The answer must consist of every line in the data that contains "orange".
[SOURCE MATERIAL]
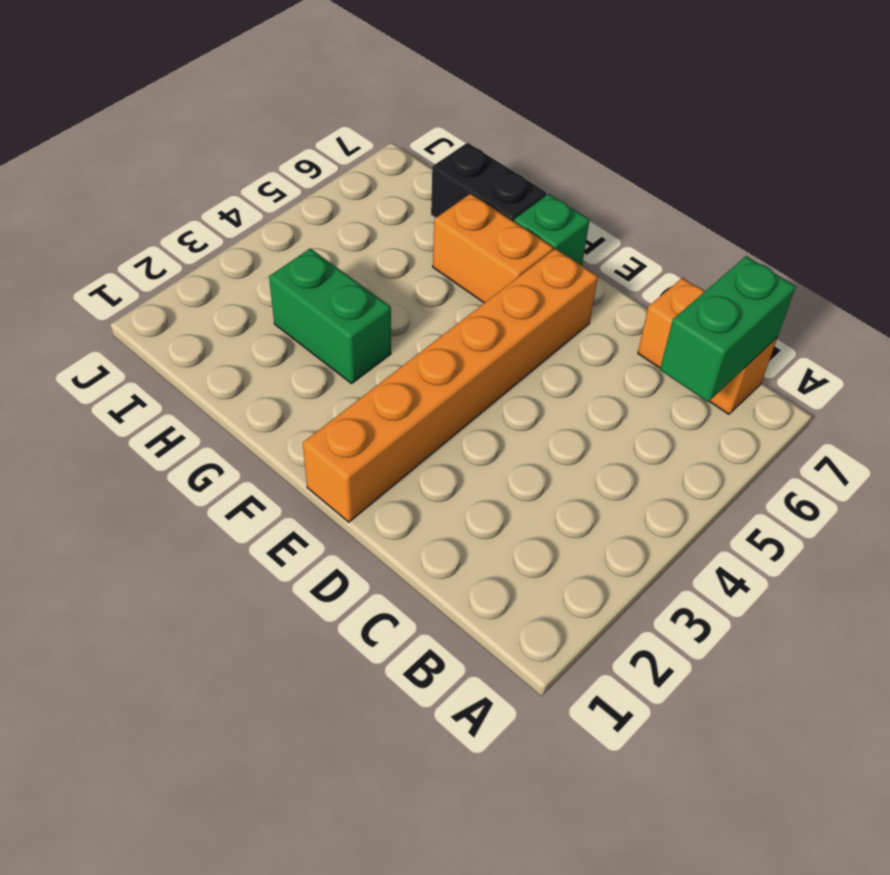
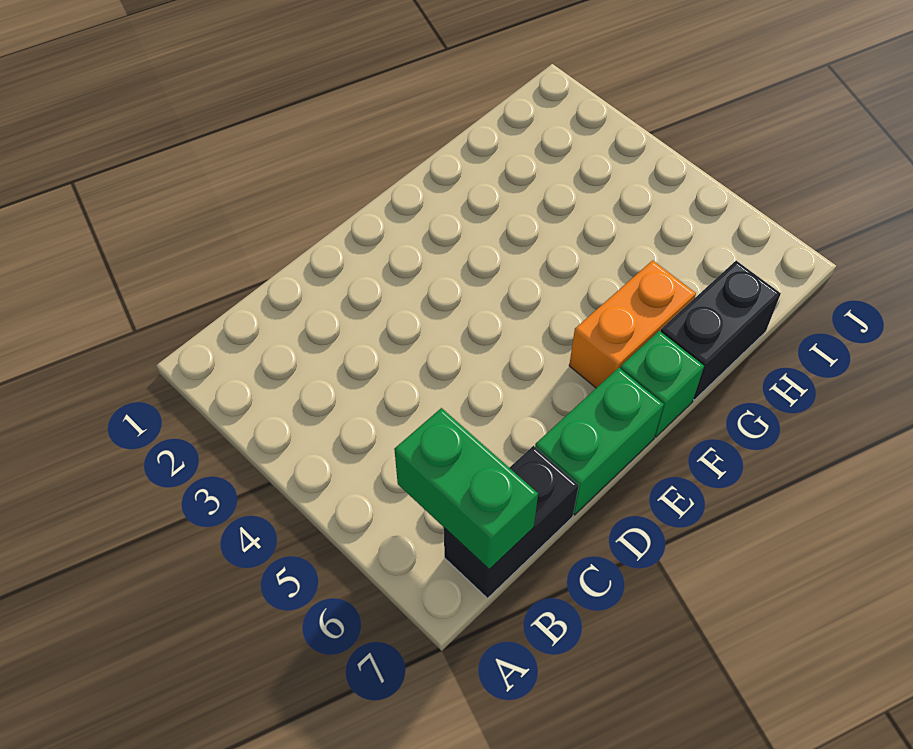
orange brick B7:C7 level 1 -> black brick B7:C7 level 1
orange brick E1:E6 level 1 -> none
green brick G3:H3 level 1 -> green brick D7:E7 level 1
[/SOURCE MATERIAL]
▶ REPLY TO THE TASK:
orange brick B7:C7 level 1 -> black brick B7:C7 level 1
orange brick E1:E6 level 1 -> none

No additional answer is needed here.